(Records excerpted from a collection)

__________________________________________________

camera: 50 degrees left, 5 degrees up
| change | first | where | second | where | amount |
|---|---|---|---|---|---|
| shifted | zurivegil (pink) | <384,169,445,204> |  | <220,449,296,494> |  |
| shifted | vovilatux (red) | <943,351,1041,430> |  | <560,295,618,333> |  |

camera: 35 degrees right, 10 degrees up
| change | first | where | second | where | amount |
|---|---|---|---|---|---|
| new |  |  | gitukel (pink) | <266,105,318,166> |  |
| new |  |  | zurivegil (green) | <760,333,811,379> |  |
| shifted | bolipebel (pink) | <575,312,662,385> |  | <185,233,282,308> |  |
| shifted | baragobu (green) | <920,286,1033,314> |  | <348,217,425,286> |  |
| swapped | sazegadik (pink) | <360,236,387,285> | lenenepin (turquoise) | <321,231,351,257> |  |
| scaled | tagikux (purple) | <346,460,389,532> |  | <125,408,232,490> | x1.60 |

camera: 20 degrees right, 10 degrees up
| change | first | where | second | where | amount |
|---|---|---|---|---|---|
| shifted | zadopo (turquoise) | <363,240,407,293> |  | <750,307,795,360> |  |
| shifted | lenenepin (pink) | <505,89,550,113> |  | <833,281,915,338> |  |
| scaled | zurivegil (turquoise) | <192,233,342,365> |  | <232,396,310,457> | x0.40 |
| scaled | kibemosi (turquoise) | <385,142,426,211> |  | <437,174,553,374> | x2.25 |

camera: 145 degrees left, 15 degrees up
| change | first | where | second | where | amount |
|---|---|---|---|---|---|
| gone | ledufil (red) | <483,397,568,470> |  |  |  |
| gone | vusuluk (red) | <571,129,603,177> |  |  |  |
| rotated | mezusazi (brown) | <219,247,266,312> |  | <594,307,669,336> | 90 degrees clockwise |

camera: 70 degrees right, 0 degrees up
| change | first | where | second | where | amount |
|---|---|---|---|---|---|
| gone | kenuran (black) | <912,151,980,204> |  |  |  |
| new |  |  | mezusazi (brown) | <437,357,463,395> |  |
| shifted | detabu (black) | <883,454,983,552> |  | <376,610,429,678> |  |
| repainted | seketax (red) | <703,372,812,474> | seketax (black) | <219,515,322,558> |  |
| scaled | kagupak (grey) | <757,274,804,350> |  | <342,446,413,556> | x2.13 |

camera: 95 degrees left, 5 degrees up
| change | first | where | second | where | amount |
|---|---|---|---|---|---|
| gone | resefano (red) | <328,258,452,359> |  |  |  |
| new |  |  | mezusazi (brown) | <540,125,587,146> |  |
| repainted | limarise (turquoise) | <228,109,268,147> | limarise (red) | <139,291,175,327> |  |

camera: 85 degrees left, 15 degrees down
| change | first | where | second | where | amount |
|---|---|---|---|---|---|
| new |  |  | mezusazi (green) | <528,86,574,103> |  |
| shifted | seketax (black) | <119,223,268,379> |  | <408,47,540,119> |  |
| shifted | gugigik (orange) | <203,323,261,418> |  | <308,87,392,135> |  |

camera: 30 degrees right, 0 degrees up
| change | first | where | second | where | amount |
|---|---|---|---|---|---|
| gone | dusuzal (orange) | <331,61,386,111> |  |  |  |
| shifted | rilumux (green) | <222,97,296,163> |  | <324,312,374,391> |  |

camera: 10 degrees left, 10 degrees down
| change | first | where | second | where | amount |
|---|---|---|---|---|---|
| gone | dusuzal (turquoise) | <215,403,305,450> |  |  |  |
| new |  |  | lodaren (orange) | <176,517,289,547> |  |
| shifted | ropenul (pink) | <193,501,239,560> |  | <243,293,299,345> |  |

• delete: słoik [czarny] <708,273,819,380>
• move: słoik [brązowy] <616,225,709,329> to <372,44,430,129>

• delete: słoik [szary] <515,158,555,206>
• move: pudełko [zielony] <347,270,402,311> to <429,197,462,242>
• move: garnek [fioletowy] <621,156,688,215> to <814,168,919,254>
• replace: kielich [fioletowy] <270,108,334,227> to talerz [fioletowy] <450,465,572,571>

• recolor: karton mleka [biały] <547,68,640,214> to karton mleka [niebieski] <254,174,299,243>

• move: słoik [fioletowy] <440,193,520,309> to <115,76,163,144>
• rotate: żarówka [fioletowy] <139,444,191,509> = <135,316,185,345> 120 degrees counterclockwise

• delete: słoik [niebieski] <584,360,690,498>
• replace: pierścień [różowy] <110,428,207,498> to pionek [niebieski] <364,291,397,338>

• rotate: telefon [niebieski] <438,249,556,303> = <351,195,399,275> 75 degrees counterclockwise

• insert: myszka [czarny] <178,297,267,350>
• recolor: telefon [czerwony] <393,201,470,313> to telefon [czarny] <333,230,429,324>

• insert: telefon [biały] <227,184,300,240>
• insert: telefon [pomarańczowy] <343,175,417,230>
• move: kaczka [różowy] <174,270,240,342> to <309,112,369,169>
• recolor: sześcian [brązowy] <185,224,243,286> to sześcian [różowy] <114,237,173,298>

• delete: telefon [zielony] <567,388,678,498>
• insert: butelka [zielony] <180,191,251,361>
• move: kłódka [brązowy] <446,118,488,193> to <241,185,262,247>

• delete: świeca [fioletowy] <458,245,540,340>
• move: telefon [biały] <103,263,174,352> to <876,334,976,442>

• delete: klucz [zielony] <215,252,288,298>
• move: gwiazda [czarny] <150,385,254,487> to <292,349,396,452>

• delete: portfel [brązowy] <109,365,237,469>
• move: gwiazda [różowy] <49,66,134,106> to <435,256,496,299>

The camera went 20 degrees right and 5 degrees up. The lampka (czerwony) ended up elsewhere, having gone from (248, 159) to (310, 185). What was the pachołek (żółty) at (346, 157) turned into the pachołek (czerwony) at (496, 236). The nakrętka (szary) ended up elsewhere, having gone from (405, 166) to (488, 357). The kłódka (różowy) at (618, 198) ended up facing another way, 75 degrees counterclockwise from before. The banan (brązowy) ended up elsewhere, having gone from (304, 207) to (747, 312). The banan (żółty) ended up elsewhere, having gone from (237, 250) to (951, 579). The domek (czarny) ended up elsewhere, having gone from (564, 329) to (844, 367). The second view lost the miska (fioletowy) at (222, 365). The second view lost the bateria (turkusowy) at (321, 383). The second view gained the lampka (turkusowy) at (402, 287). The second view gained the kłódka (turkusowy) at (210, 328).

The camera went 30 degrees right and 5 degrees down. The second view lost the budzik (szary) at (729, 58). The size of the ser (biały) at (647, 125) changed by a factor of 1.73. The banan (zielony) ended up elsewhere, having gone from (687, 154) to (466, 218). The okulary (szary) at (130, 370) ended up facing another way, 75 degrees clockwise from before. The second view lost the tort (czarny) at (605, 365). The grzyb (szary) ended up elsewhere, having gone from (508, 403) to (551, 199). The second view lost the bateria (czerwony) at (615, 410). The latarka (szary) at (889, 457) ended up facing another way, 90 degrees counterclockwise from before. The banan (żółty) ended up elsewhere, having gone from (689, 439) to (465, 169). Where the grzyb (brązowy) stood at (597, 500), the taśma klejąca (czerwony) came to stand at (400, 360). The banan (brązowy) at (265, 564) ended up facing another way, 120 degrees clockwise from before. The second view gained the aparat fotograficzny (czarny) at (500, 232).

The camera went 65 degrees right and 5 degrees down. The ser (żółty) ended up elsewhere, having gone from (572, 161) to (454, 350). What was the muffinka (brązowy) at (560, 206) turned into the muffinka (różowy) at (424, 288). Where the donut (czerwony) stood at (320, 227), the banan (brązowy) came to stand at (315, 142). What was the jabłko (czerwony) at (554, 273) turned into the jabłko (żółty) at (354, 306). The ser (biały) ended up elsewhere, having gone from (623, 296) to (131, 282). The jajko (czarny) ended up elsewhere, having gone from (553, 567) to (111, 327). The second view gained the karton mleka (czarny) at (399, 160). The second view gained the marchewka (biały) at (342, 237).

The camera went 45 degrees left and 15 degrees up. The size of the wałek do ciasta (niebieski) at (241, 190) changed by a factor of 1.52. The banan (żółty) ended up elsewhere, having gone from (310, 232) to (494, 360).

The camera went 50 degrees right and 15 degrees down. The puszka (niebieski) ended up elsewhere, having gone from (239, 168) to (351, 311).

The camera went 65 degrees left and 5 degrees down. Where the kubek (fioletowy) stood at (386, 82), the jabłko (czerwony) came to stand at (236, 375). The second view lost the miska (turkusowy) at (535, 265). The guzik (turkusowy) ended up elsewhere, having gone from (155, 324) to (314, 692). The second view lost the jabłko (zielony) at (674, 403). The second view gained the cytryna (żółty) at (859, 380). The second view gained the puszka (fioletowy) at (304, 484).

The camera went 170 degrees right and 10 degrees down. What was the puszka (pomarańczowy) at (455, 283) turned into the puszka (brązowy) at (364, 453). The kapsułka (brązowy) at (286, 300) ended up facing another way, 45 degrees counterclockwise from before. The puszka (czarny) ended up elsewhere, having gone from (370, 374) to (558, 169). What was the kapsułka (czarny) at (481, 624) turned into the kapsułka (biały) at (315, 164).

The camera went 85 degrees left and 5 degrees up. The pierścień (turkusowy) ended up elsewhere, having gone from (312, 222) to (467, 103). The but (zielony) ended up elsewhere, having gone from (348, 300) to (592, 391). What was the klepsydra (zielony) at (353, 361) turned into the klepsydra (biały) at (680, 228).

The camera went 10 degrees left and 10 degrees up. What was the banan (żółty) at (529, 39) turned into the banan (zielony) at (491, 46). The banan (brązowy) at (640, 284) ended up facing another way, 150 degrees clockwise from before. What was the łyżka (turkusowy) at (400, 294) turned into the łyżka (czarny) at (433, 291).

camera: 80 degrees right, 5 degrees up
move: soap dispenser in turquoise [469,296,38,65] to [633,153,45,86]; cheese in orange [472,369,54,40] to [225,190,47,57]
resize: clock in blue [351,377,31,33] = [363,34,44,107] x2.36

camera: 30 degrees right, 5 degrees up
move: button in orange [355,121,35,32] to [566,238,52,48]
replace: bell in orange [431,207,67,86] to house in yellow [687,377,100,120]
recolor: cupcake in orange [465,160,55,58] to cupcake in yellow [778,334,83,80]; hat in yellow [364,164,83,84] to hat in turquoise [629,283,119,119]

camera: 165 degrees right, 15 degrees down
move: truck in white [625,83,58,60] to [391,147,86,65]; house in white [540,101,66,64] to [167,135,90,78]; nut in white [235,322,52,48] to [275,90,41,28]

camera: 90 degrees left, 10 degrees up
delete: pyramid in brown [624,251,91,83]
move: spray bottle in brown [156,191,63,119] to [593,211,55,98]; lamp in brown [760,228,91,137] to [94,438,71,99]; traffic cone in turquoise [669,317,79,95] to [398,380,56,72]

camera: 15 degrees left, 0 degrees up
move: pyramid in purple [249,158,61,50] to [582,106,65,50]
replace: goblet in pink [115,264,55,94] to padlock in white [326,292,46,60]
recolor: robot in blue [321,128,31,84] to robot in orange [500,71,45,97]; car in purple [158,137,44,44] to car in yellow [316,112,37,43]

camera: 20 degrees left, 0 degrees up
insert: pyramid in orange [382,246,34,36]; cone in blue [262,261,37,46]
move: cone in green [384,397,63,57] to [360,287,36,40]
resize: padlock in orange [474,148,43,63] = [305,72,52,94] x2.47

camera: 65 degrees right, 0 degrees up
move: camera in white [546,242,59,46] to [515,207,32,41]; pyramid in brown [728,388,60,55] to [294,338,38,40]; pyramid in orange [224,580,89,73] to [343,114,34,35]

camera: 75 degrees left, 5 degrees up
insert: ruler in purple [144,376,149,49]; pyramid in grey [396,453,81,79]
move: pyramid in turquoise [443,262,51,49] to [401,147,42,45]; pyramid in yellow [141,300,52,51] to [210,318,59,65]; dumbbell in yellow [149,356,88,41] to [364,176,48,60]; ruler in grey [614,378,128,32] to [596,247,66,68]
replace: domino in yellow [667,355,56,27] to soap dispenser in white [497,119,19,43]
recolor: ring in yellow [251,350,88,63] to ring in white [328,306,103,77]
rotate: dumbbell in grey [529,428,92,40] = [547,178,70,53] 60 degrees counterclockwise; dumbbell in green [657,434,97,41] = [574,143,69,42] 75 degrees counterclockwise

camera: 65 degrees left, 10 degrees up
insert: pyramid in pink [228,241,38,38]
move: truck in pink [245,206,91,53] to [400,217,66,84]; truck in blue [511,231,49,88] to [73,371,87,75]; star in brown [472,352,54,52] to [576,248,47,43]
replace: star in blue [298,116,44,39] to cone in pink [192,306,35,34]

__________________________________________________

The answer must hold only the lines from the first line of the data through the line bearing "shifted | zurivegil", returned exactly.

camera: 50 degrees left, 5 degrees up
| change | first | where | second | where | amount |
|---|---|---|---|---|---|
| shifted | zurivegil (pink) | <384,169,445,204> |  | <220,449,296,494> |  |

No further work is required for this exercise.